= Instructions for the task =
Repeat every line of the data exactly; the pictures stay out.

= Collected material =
BEGIN

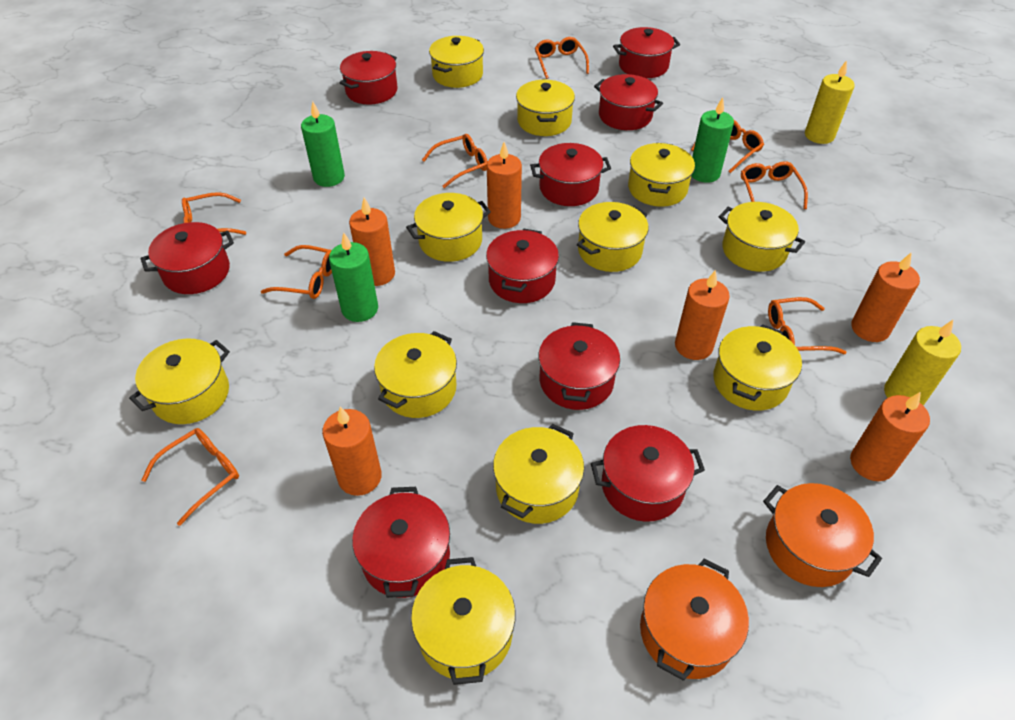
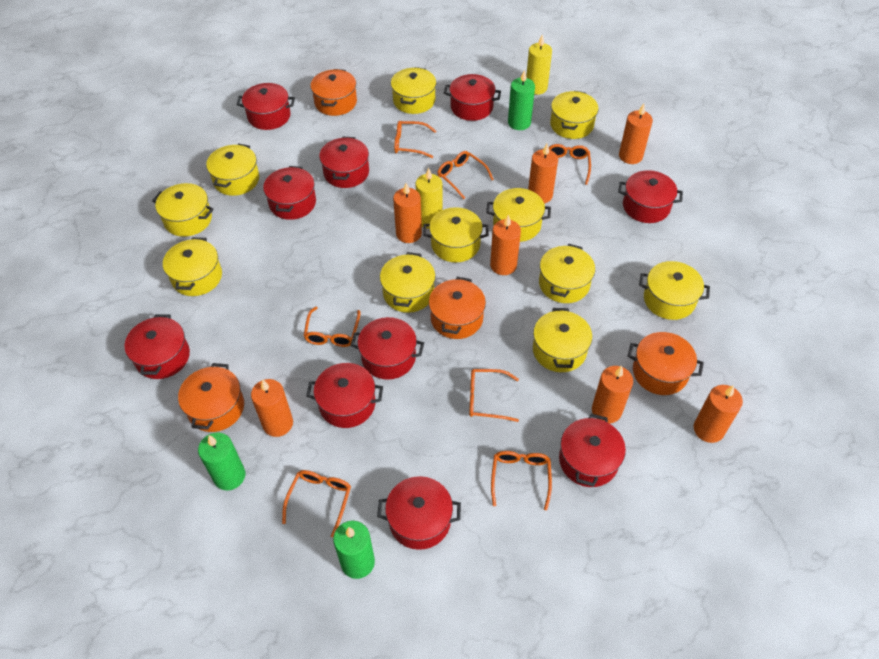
orange candle: 6 -> 7
orange glasses: 8 -> 7
orange pot: 2 -> 4
red pot: 9 -> 10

END

= Output =
orange candle: 6 -> 7
orange glasses: 8 -> 7
orange pot: 2 -> 4
red pot: 9 -> 10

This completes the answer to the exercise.